Top of DATASET RECORDS

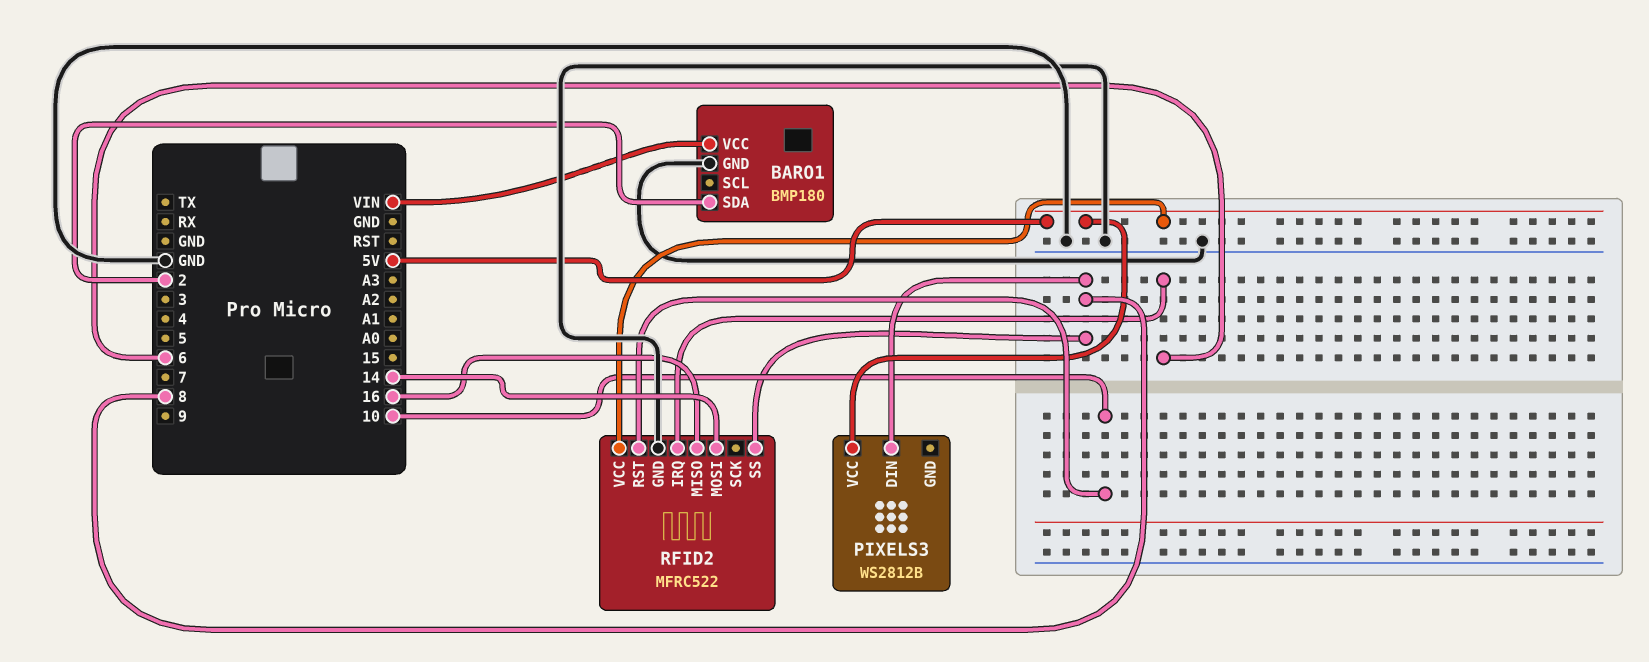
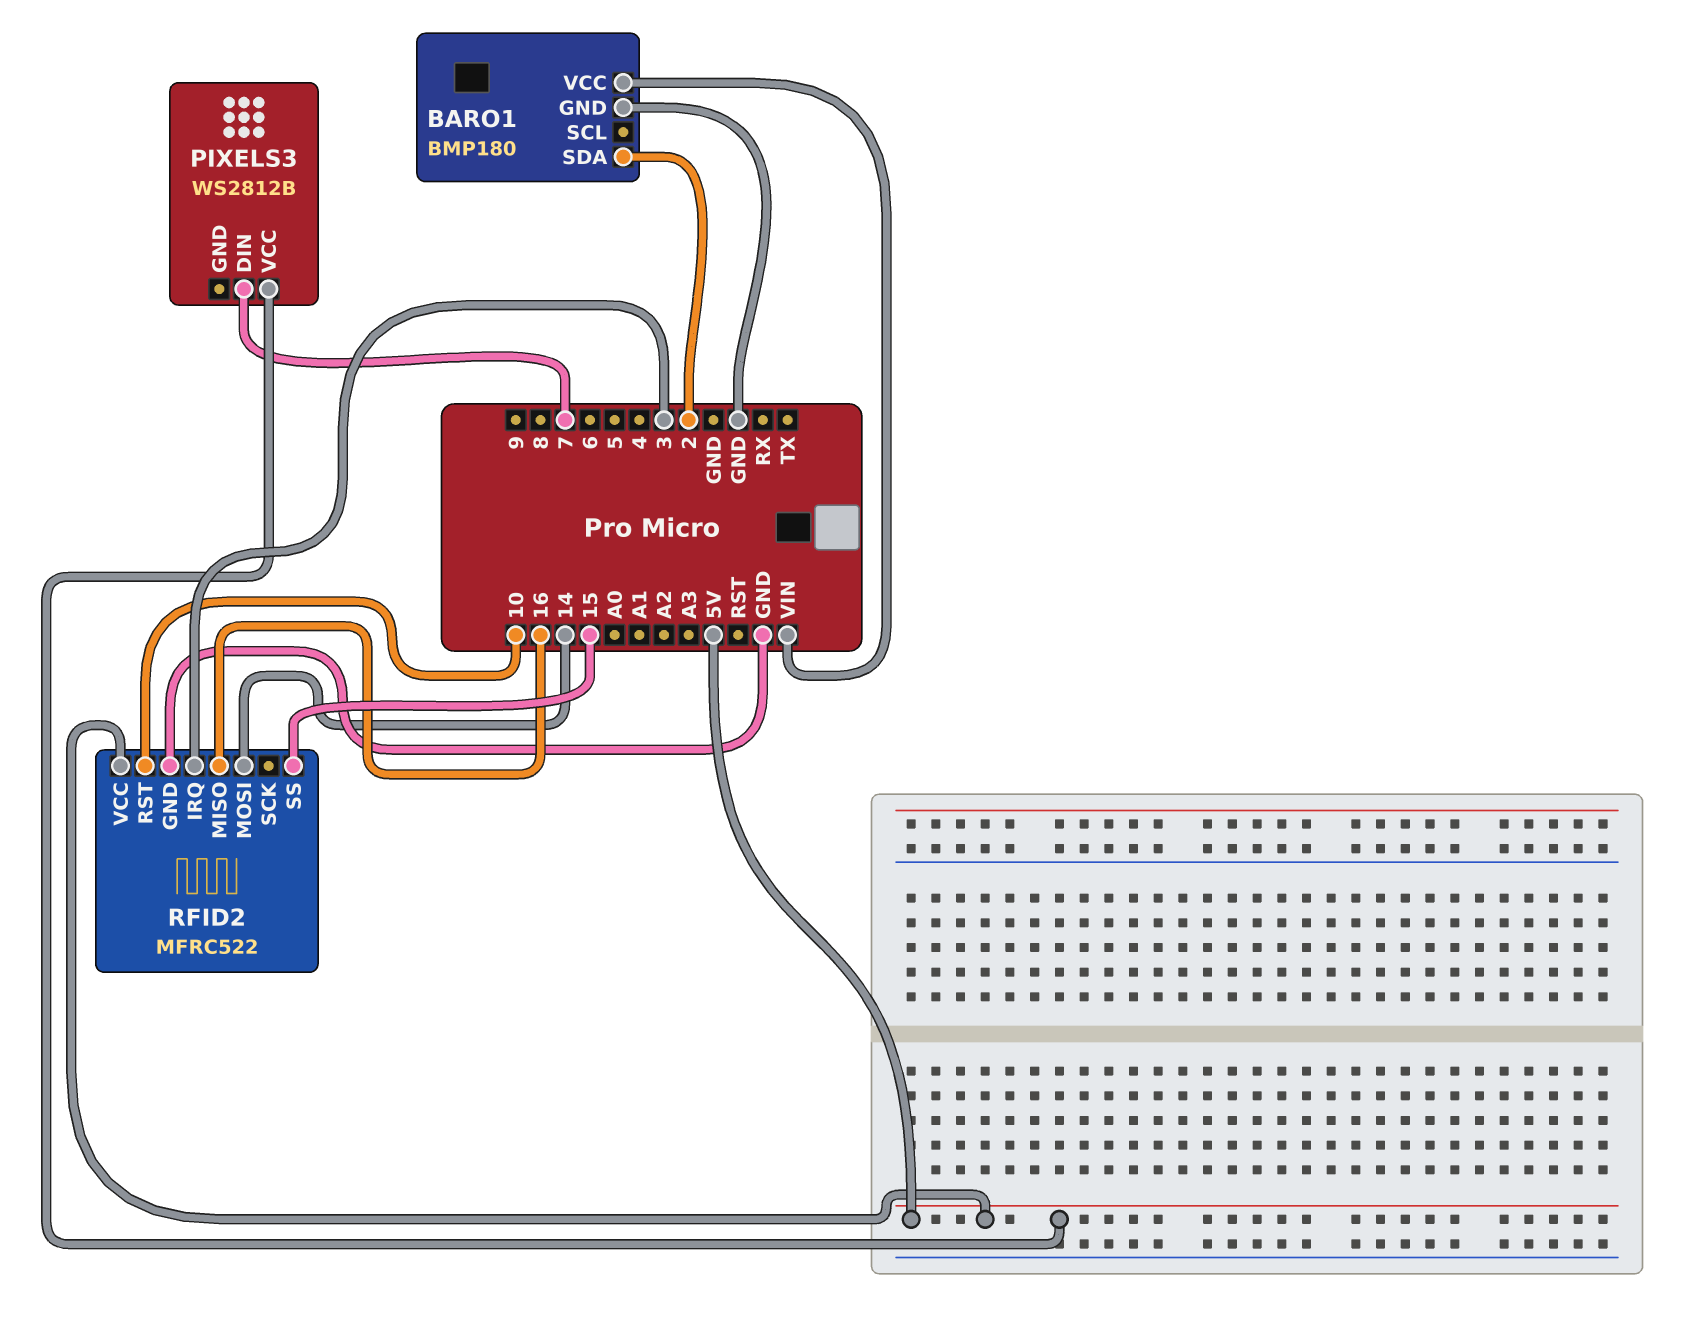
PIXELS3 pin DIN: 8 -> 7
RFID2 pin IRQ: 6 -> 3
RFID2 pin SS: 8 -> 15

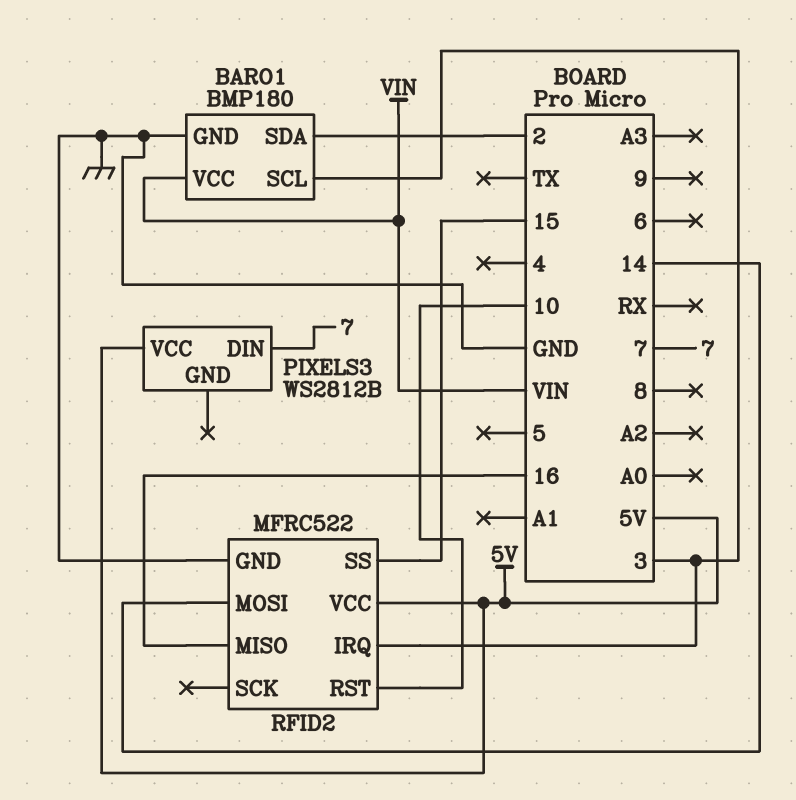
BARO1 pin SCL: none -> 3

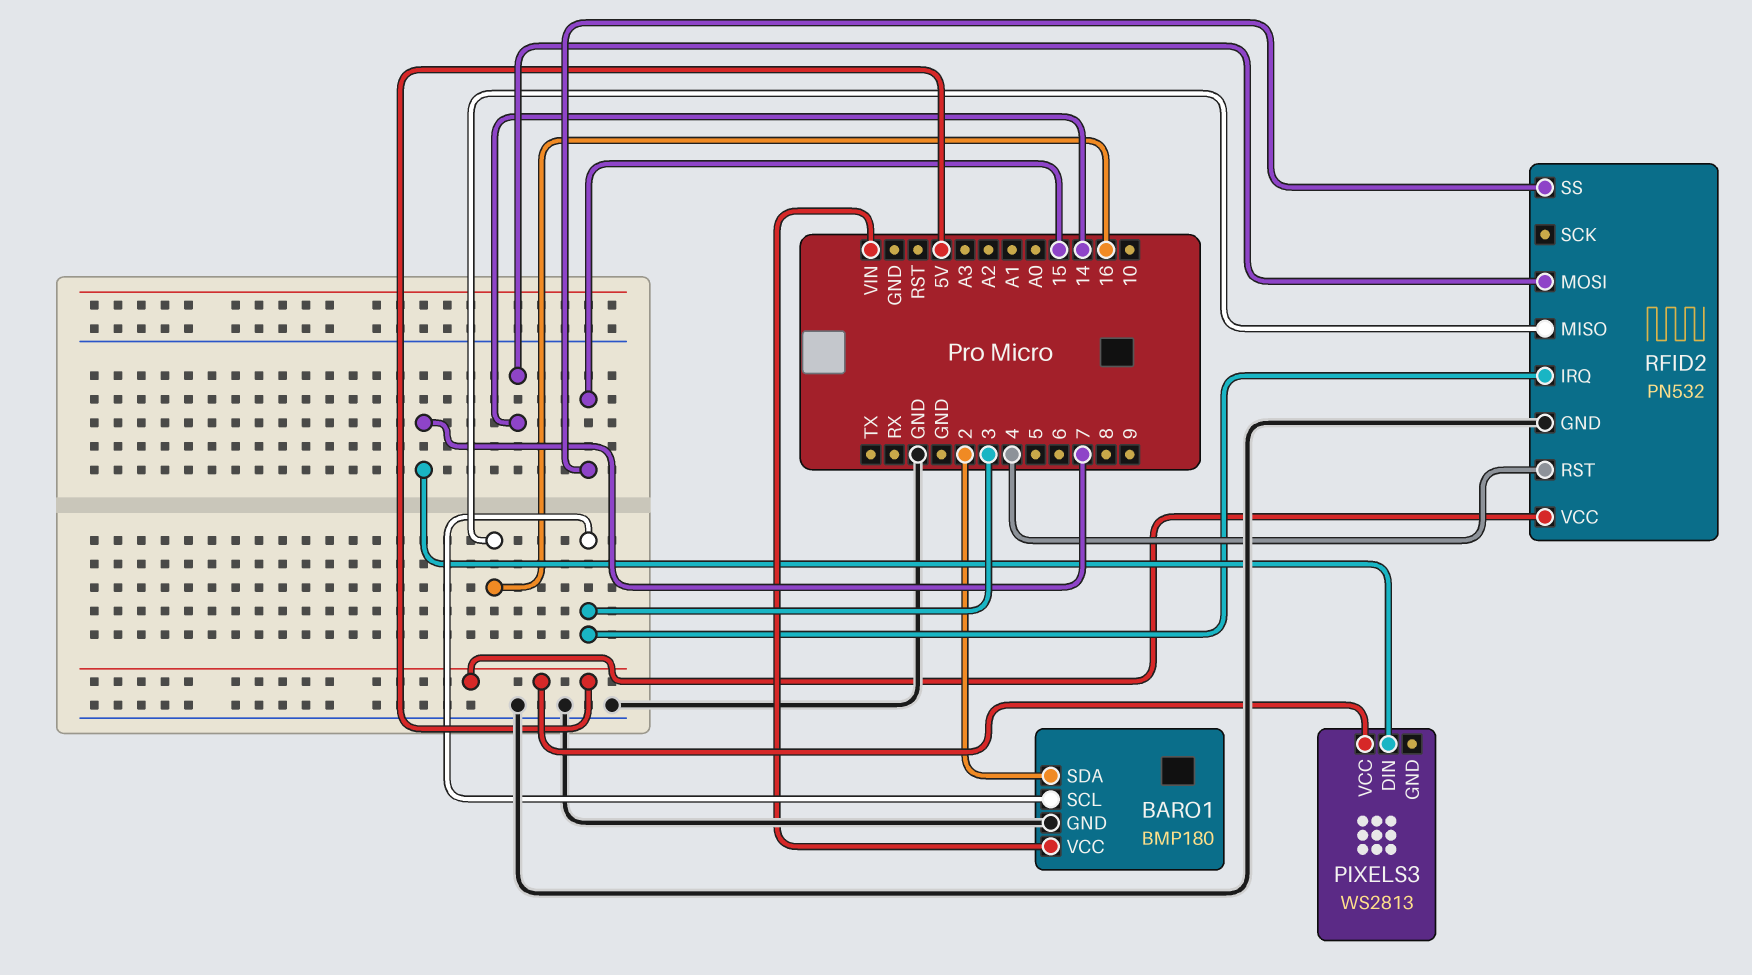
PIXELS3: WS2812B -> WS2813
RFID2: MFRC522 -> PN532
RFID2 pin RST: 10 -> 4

Bottom of DATASET RECORDS

* **GOAL OF THE EXERCISE**:
A reply should hold exactly the lines from the one containing "PIXELS3: WS2812B -> WS2813" through the end of the data above, nothing more.

* **RESPONSE BELOW**:
PIXELS3: WS2812B -> WS2813
RFID2: MFRC522 -> PN532
RFID2 pin RST: 10 -> 4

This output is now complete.